What you return must match the records word for word, except that images are dropped.

★ ★ ★

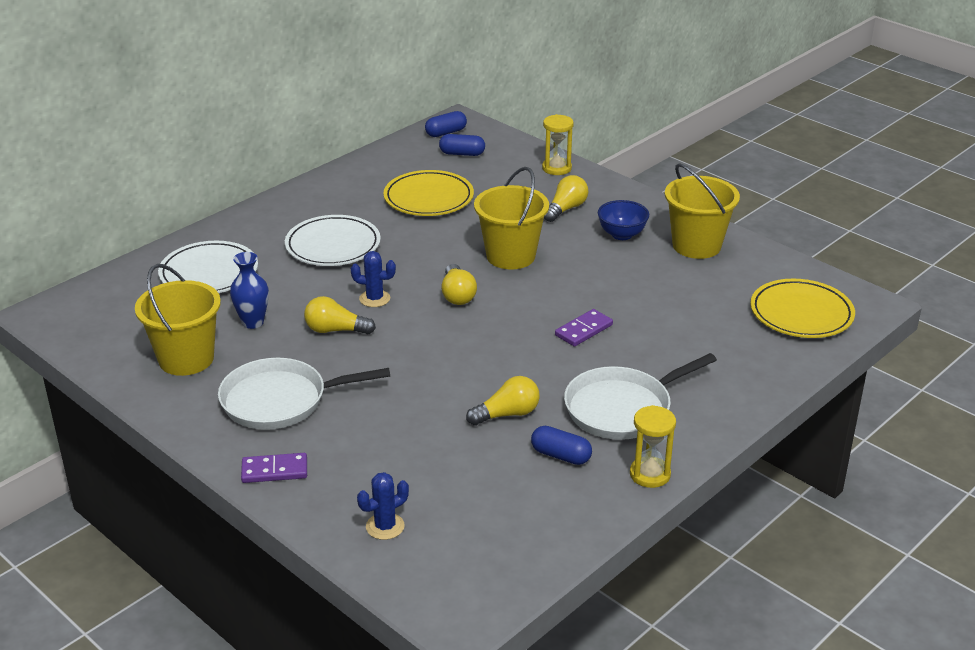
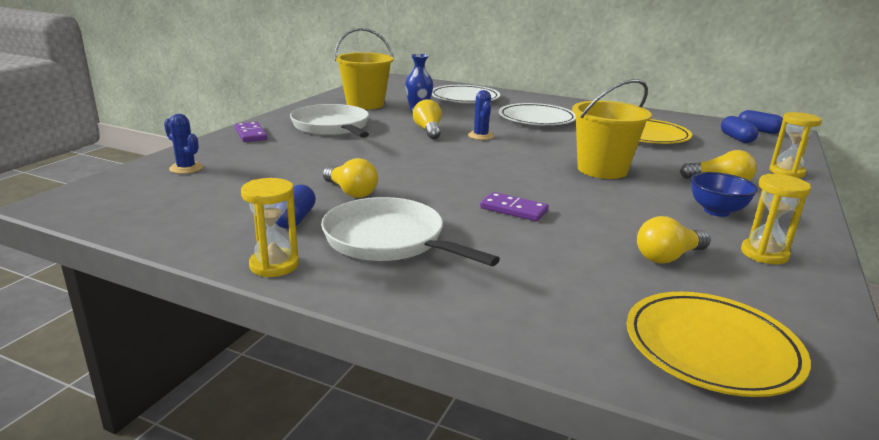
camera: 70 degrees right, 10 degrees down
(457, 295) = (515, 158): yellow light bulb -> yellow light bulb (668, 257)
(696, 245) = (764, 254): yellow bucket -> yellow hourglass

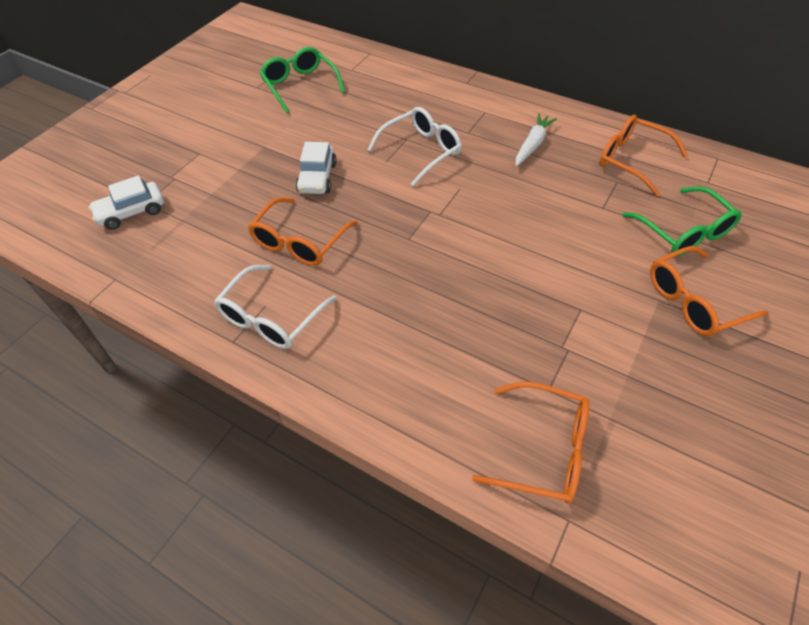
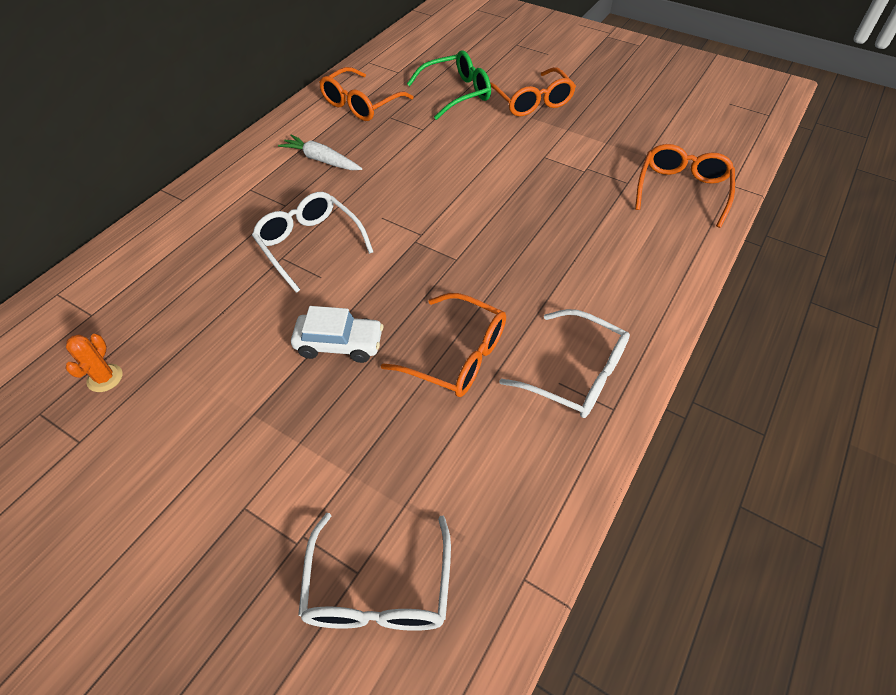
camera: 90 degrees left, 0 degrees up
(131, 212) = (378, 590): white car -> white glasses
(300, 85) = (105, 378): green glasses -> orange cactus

★ ★ ★

▸ **ANSWER FOR THE TASK**:
camera: 70 degrees right, 10 degrees down
(457, 295) = (515, 158): yellow light bulb -> yellow light bulb (668, 257)
(696, 245) = (764, 254): yellow bucket -> yellow hourglass

camera: 90 degrees left, 0 degrees up
(131, 212) = (378, 590): white car -> white glasses
(300, 85) = (105, 378): green glasses -> orange cactus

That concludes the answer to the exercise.